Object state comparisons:
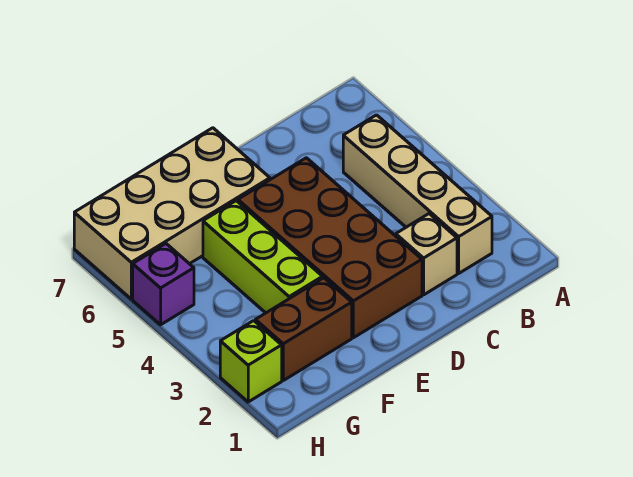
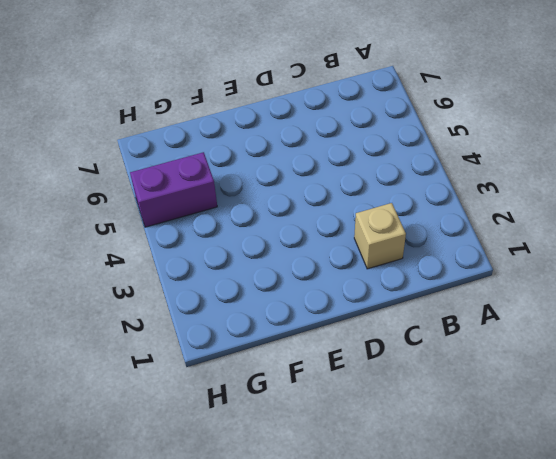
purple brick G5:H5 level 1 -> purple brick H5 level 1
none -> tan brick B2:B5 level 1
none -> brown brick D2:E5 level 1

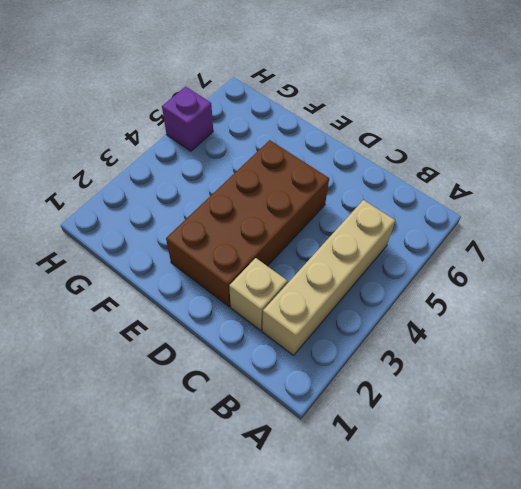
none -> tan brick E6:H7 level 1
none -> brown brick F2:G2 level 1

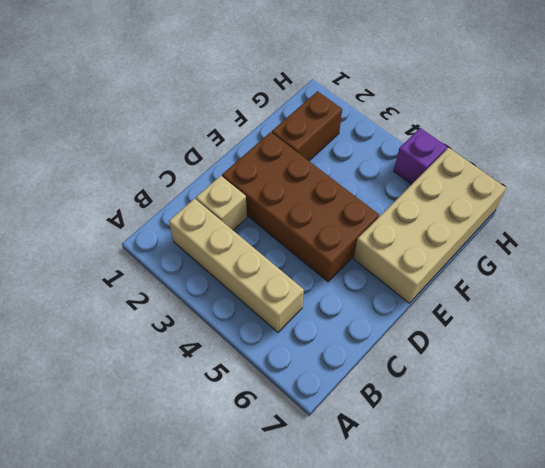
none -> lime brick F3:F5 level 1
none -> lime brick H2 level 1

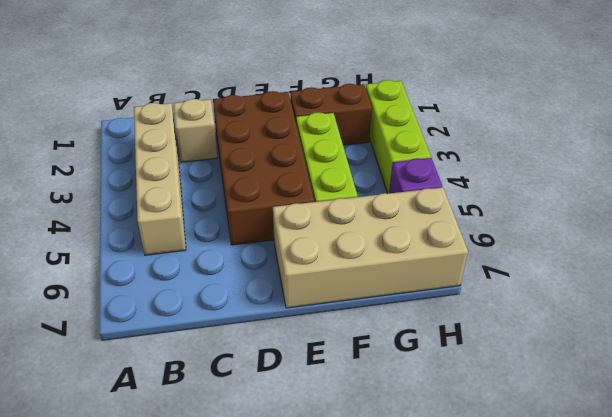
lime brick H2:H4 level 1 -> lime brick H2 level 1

WHAT IS REQUIRED:
Leaving the pictures aside, write out the entries above exactly.

ANSWER BOX:
purple brick G5:H5 level 1 -> purple brick H5 level 1
none -> tan brick B2:B5 level 1
none -> brown brick D2:E5 level 1

none -> tan brick E6:H7 level 1
none -> brown brick F2:G2 level 1

none -> lime brick F3:F5 level 1
none -> lime brick H2 level 1

lime brick H2:H4 level 1 -> lime brick H2 level 1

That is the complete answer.